- **Problem**:
Your answer must be the exact lines of the listing below that run from the line with "(411, 190) = (269, 150): purple" to the line with "(279, 388) = (75, 830): white", ends included, and no pictures.

- **Records provided**:
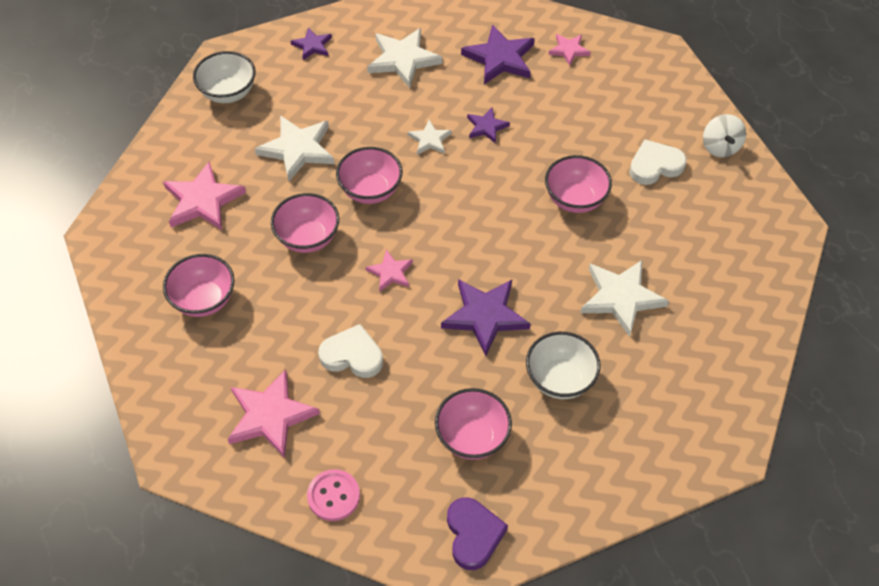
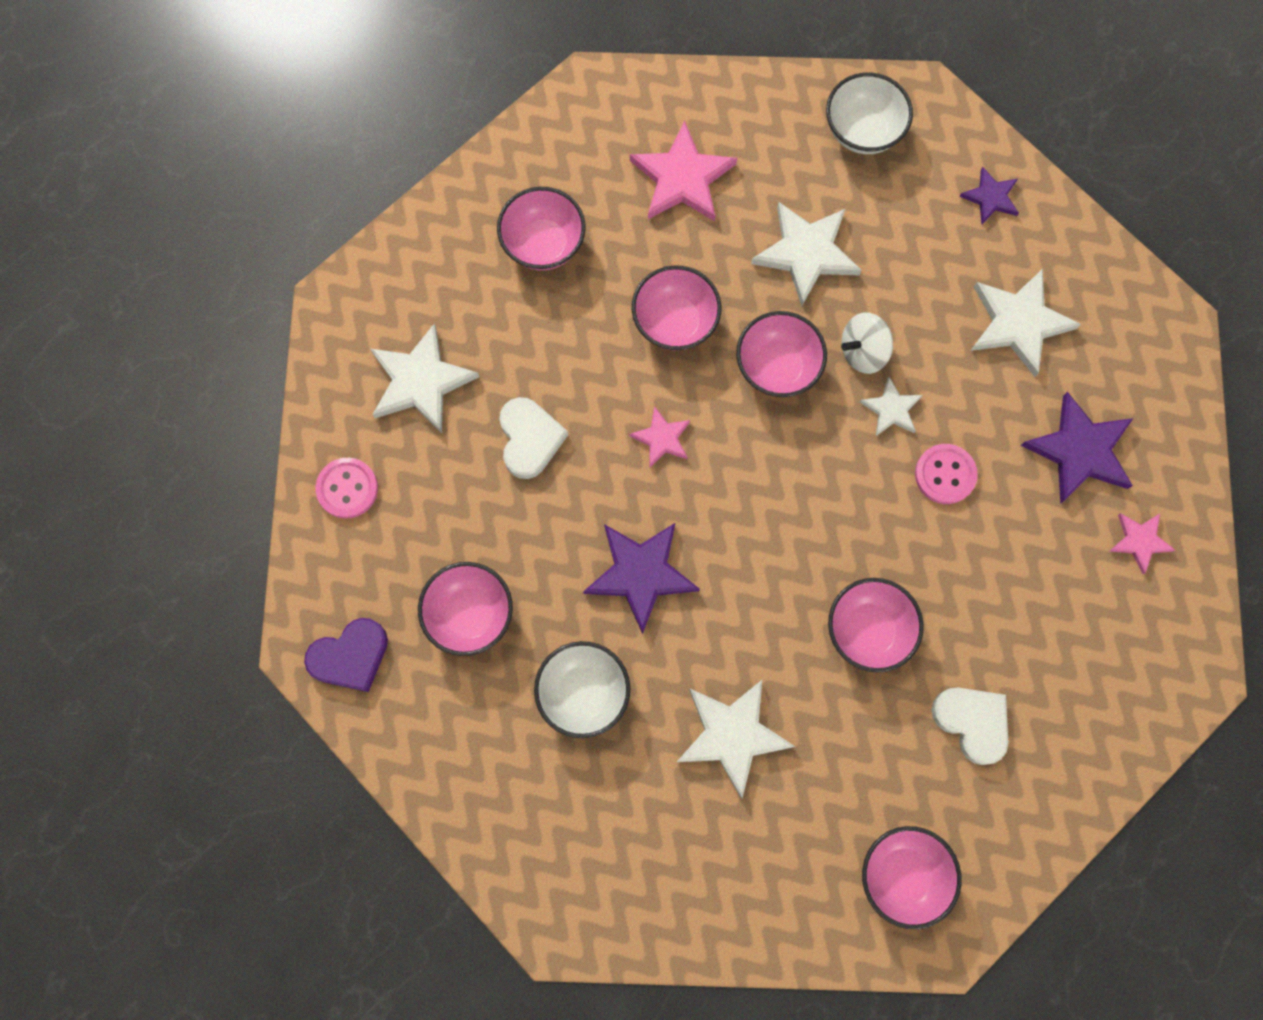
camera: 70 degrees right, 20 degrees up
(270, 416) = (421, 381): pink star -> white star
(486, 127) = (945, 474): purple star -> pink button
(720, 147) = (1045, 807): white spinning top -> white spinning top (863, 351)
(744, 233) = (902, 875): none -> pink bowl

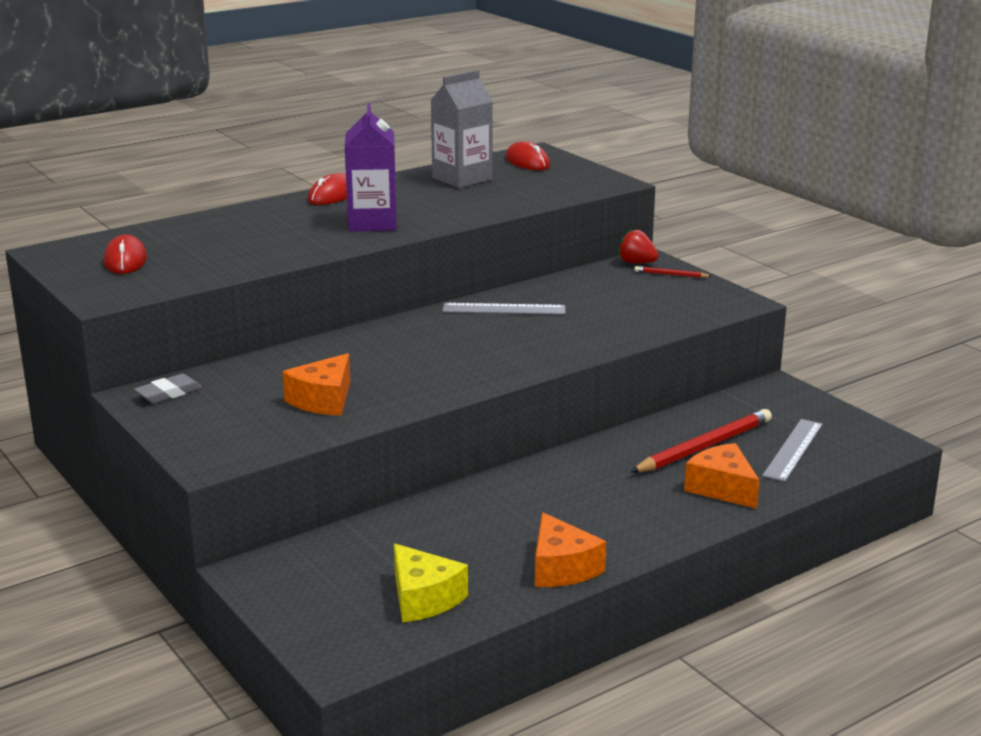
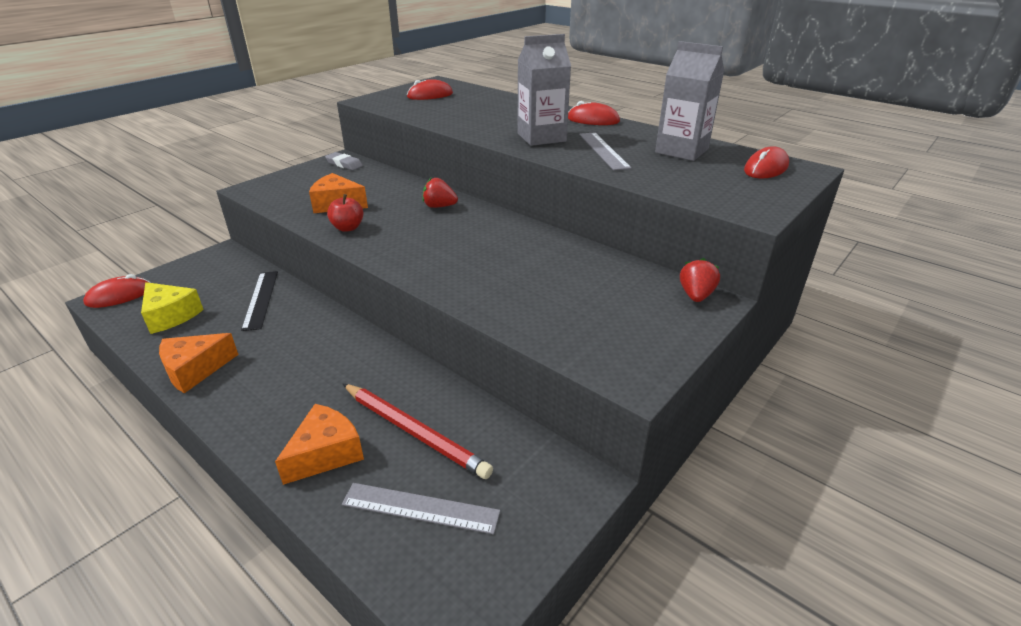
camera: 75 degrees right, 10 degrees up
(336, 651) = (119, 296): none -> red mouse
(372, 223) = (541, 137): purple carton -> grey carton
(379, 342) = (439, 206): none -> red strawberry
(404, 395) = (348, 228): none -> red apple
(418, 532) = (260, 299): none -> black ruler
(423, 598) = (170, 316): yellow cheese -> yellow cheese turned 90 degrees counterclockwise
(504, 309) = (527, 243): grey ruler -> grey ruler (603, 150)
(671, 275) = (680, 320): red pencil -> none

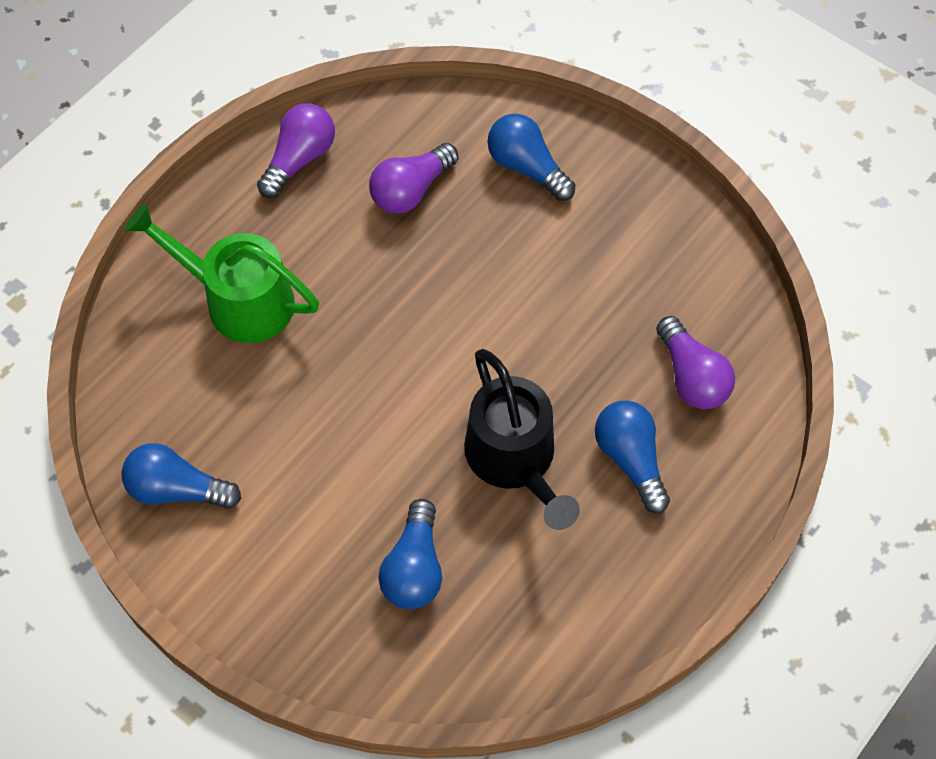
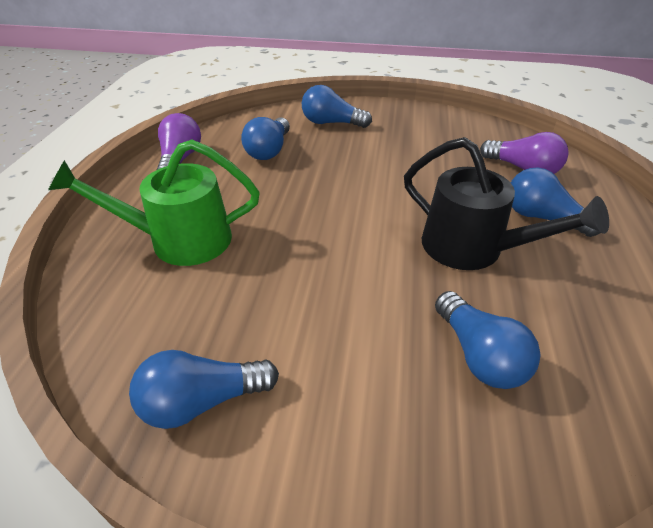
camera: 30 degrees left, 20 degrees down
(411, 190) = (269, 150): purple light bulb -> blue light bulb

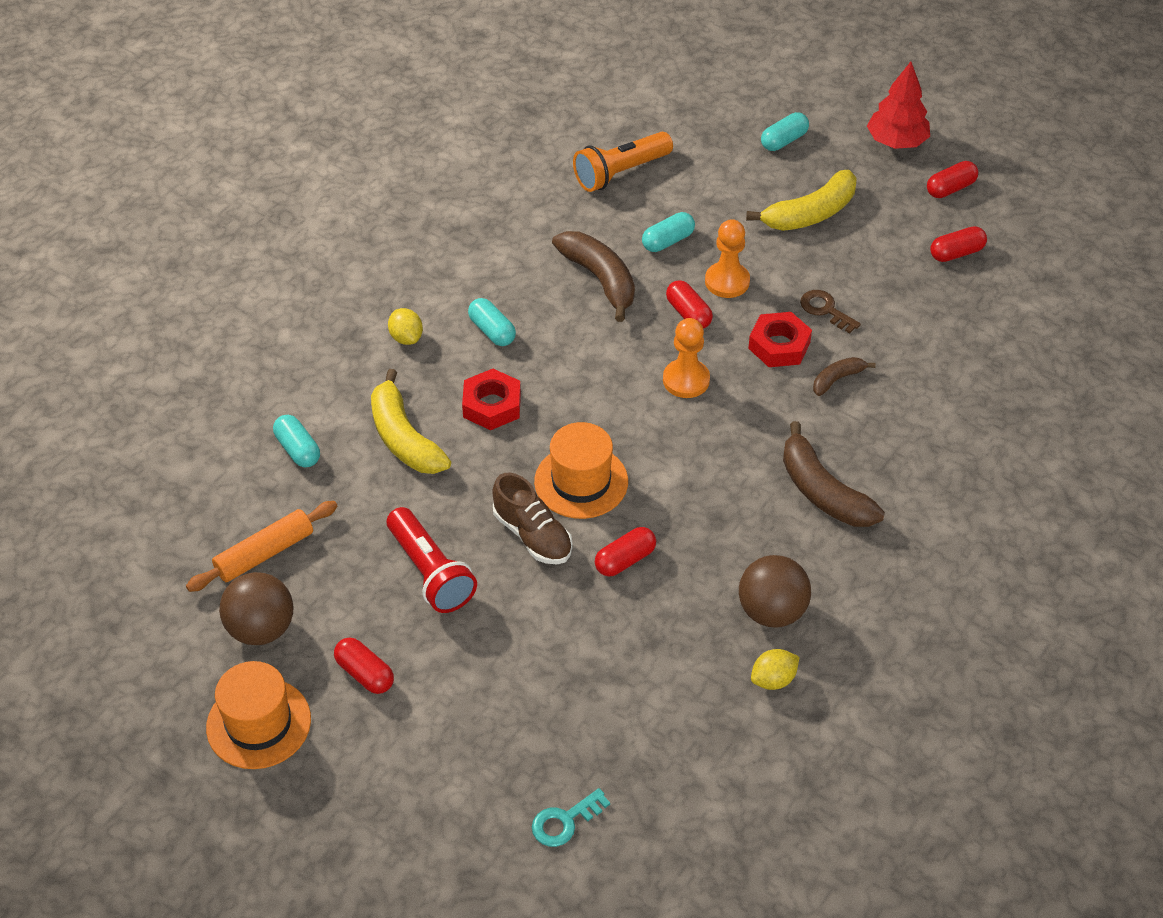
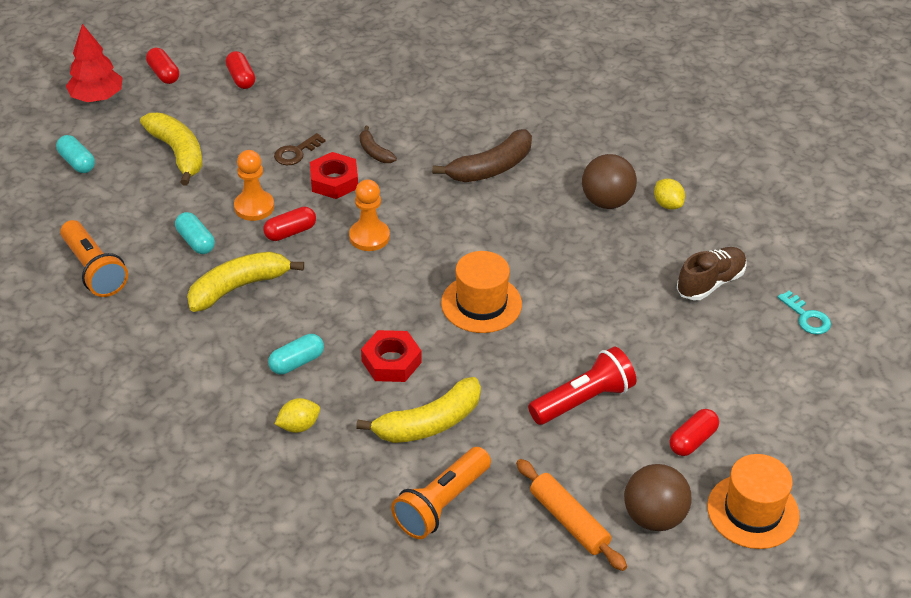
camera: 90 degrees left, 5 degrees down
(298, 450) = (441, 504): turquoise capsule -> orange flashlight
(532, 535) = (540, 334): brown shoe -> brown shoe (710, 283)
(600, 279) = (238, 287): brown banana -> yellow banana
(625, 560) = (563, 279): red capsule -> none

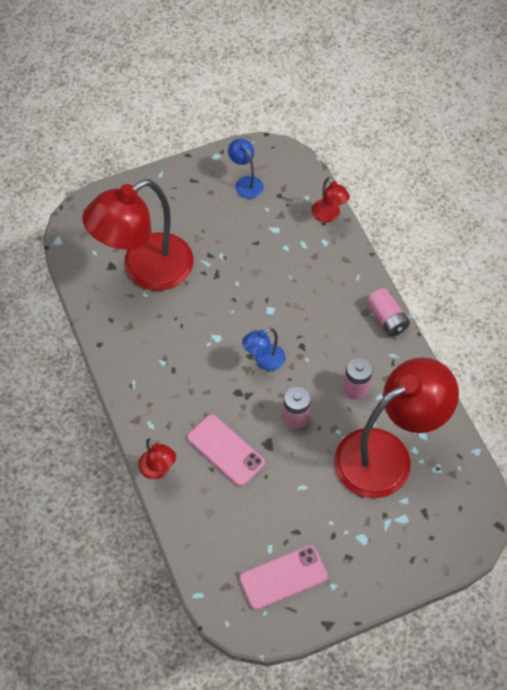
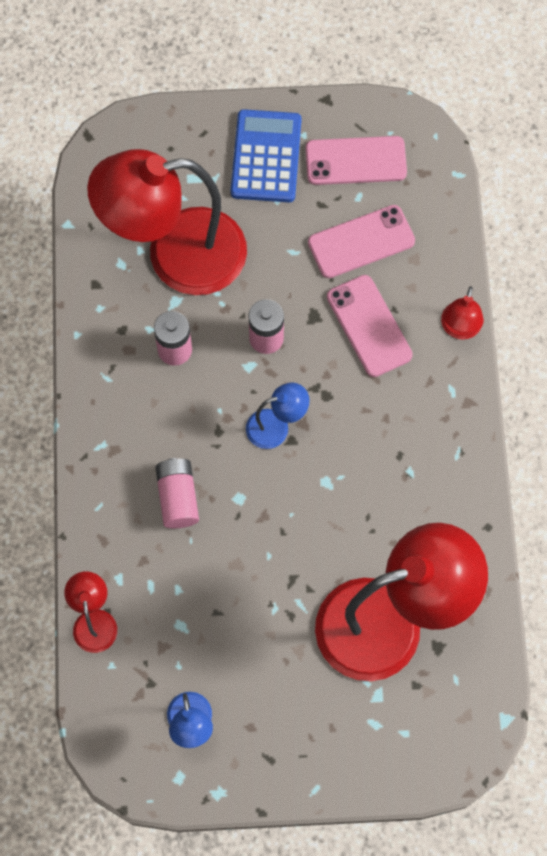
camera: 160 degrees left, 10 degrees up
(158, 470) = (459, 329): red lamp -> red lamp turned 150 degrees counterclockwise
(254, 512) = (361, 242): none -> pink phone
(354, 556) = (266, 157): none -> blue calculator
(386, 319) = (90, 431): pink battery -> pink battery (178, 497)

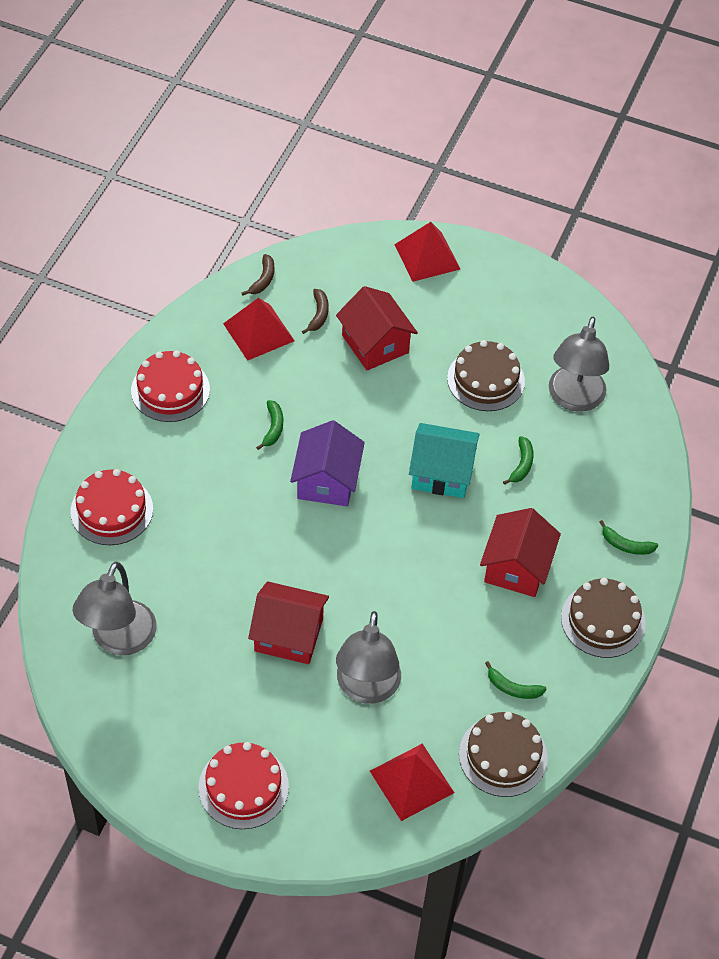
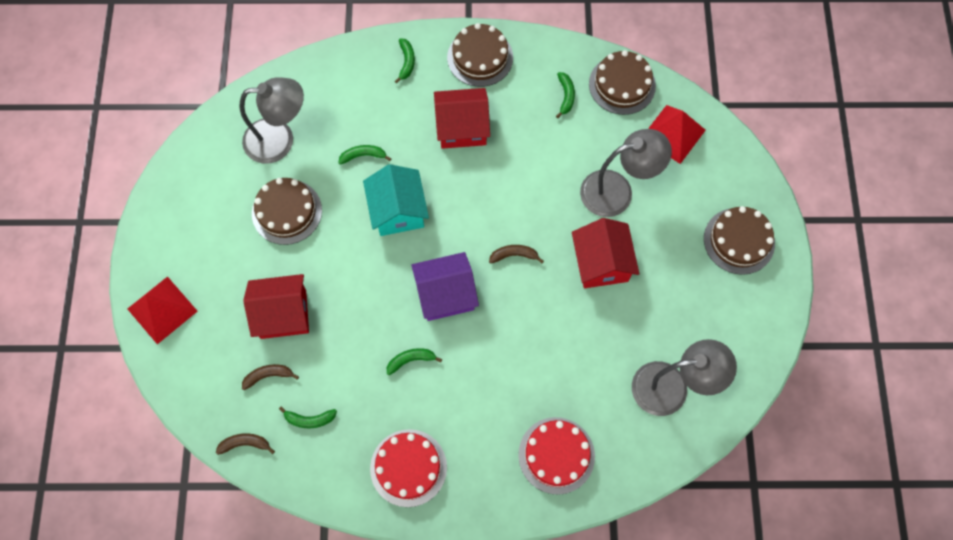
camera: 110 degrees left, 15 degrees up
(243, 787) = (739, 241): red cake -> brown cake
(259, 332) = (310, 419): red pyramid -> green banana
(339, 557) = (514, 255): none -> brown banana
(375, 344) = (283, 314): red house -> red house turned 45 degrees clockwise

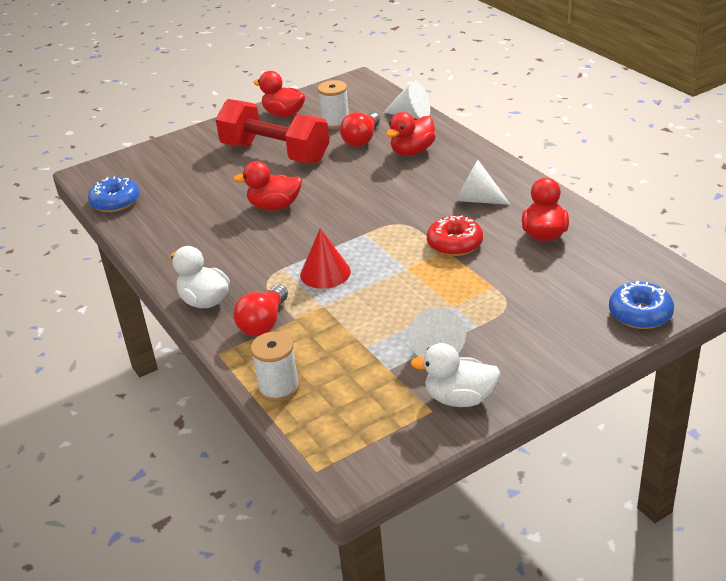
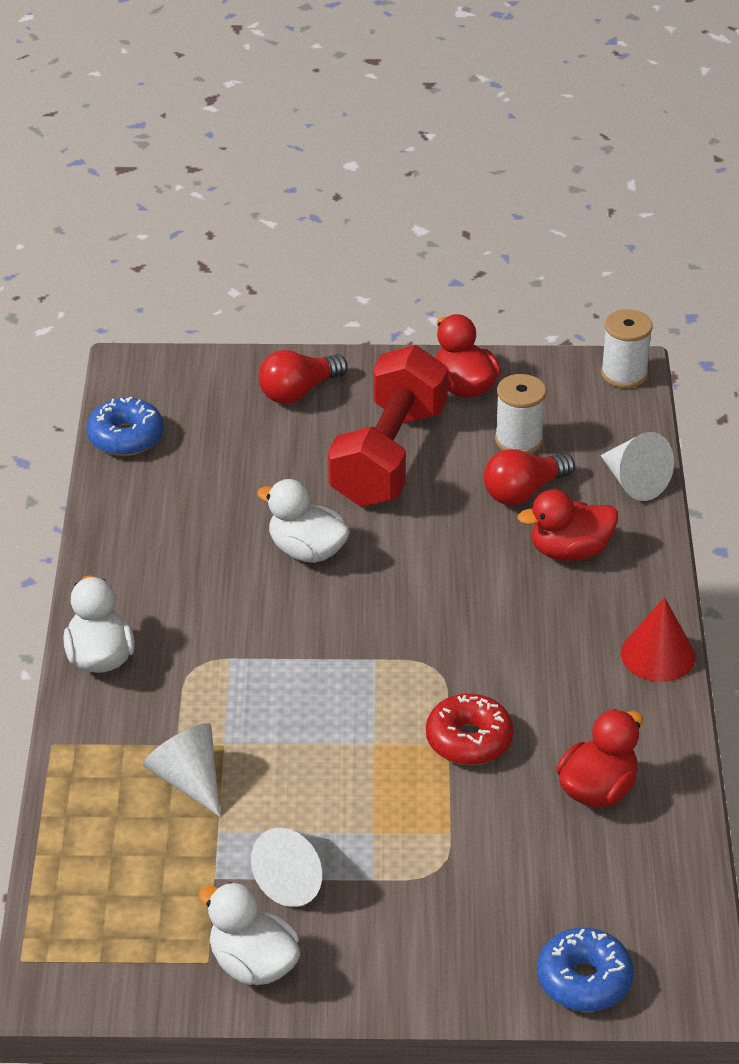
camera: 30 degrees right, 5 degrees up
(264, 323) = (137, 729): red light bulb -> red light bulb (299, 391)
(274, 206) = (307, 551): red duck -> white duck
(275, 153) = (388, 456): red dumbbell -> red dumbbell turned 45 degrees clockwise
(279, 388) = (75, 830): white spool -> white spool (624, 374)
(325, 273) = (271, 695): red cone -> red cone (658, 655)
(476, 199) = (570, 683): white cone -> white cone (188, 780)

- **Solution to the exercise**:
(411, 190) = (269, 150): purple light bulb -> blue light bulb

camera: 90 degrees left, 5 degrees down
(298, 450) = (441, 504): turquoise capsule -> orange flashlight
(532, 535) = (540, 334): brown shoe -> brown shoe (710, 283)
(600, 279) = (238, 287): brown banana -> yellow banana
(625, 560) = (563, 279): red capsule -> none

camera: 160 degrees left, 10 degrees up
(158, 470) = (459, 329): red lamp -> red lamp turned 150 degrees counterclockwise
(254, 512) = (361, 242): none -> pink phone
(354, 556) = (266, 157): none -> blue calculator
(386, 319) = (90, 431): pink battery -> pink battery (178, 497)

camera: 110 degrees left, 15 degrees up
(243, 787) = (739, 241): red cake -> brown cake
(259, 332) = (310, 419): red pyramid -> green banana
(339, 557) = (514, 255): none -> brown banana
(375, 344) = (283, 314): red house -> red house turned 45 degrees clockwise

camera: 30 degrees right, 5 degrees up
(264, 323) = (137, 729): red light bulb -> red light bulb (299, 391)
(274, 206) = (307, 551): red duck -> white duck
(275, 153) = (388, 456): red dumbbell -> red dumbbell turned 45 degrees clockwise
(279, 388) = (75, 830): white spool -> white spool (624, 374)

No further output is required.